*** Block opens ***

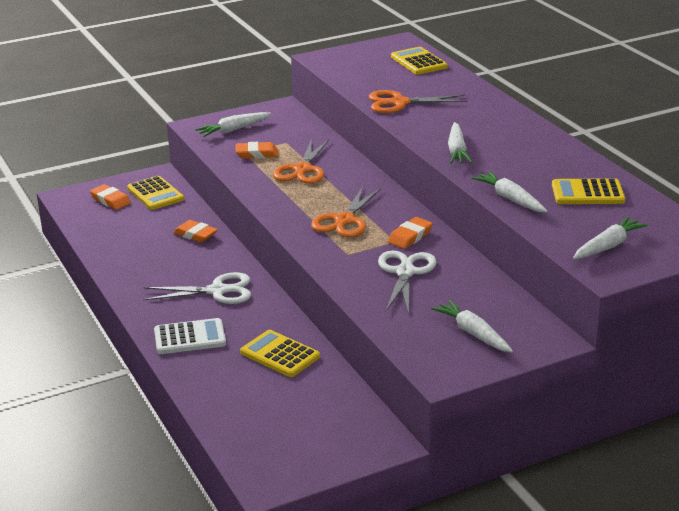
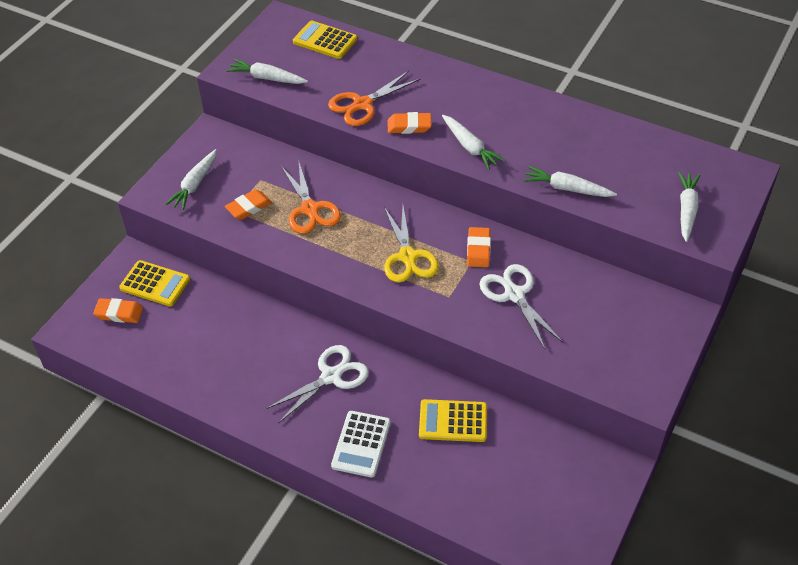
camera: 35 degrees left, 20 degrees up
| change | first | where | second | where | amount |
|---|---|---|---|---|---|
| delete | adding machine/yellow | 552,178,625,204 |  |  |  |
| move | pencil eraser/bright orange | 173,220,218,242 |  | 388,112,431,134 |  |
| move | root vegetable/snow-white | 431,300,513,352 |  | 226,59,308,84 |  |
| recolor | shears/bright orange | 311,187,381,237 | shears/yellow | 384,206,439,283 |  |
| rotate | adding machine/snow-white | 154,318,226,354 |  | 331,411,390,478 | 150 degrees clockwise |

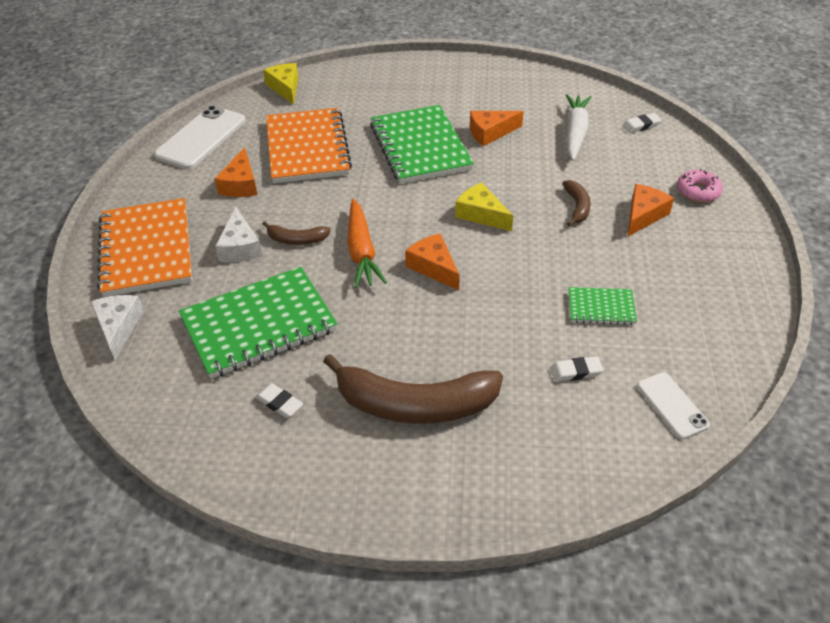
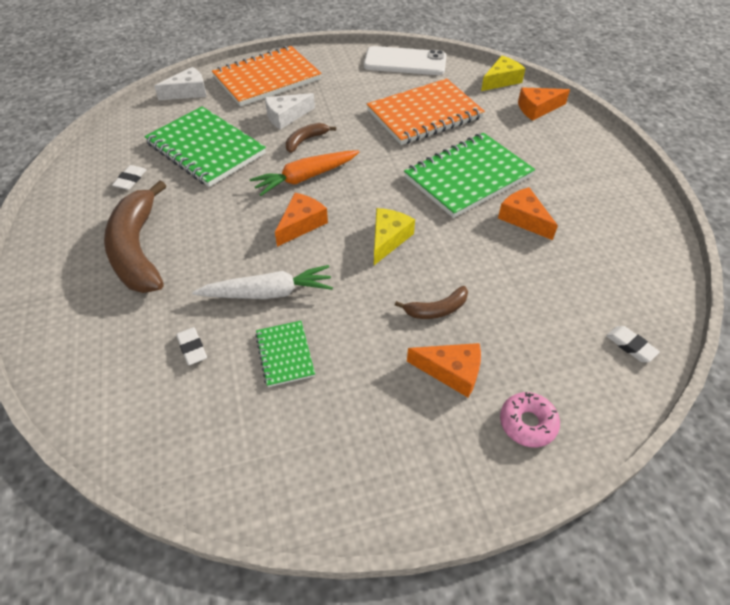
camera: 70 degrees right, 5 degrees up
| change | first | where | second | where | amount |
|---|---|---|---|---|---|
| delete | smartphone/snow-white | 637,372,710,439 |  |  |  |
| move | cheese wedge/bright orange | 215,147,257,197 |  | 518,87,570,121 |  |
| move | root vegetable/snow-white | 566,94,591,161 |  | 192,265,333,299 |  |
| rotate | toy banana/russet | 262,221,331,245 |  | 286,123,336,153 | 60 degrees clockwise |

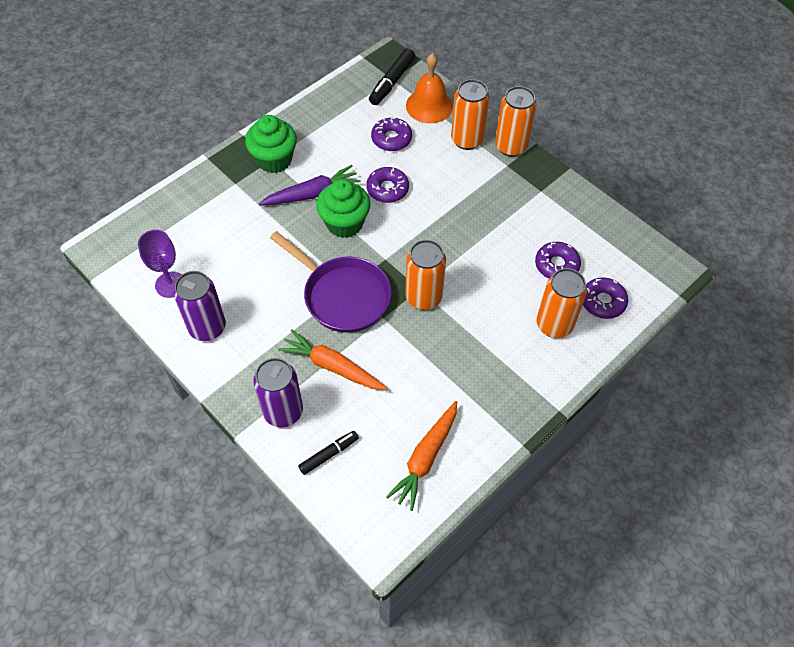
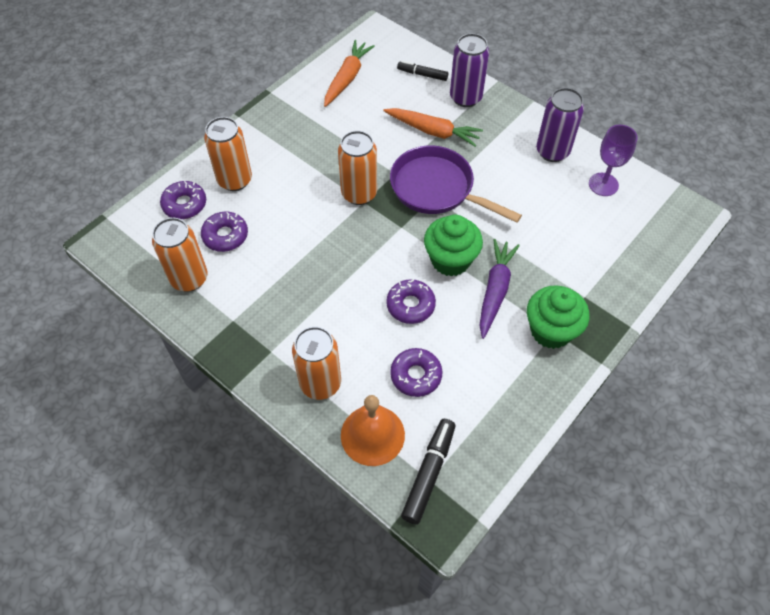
camera: 175 degrees right, 0 degrees up
| change | first | where | second | where | amount |
|---|---|---|---|---|---|
| move | tin/bright orange | 495,86,536,157 |  | 152,218,208,292 |  |
| rotate | root vegetable/violet | 259,165,361,206 |  | 479,239,520,339 | 135 degrees clockwise |
| rotate | marker/black | 298,431,359,475 |  | 397,61,448,81 | 60 degrees clockwise |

*** Block closes ***

**DESCRIPTION OF THE TASK**
Your output should be an exact copy of every line from the one containing "135 degrees clockwise |" through the end of the records.

**COMPLETED TASK**
| rotate | root vegetable/violet | 259,165,361,206 |  | 479,239,520,339 | 135 degrees clockwise |
| rotate | marker/black | 298,431,359,475 |  | 397,61,448,81 | 60 degrees clockwise |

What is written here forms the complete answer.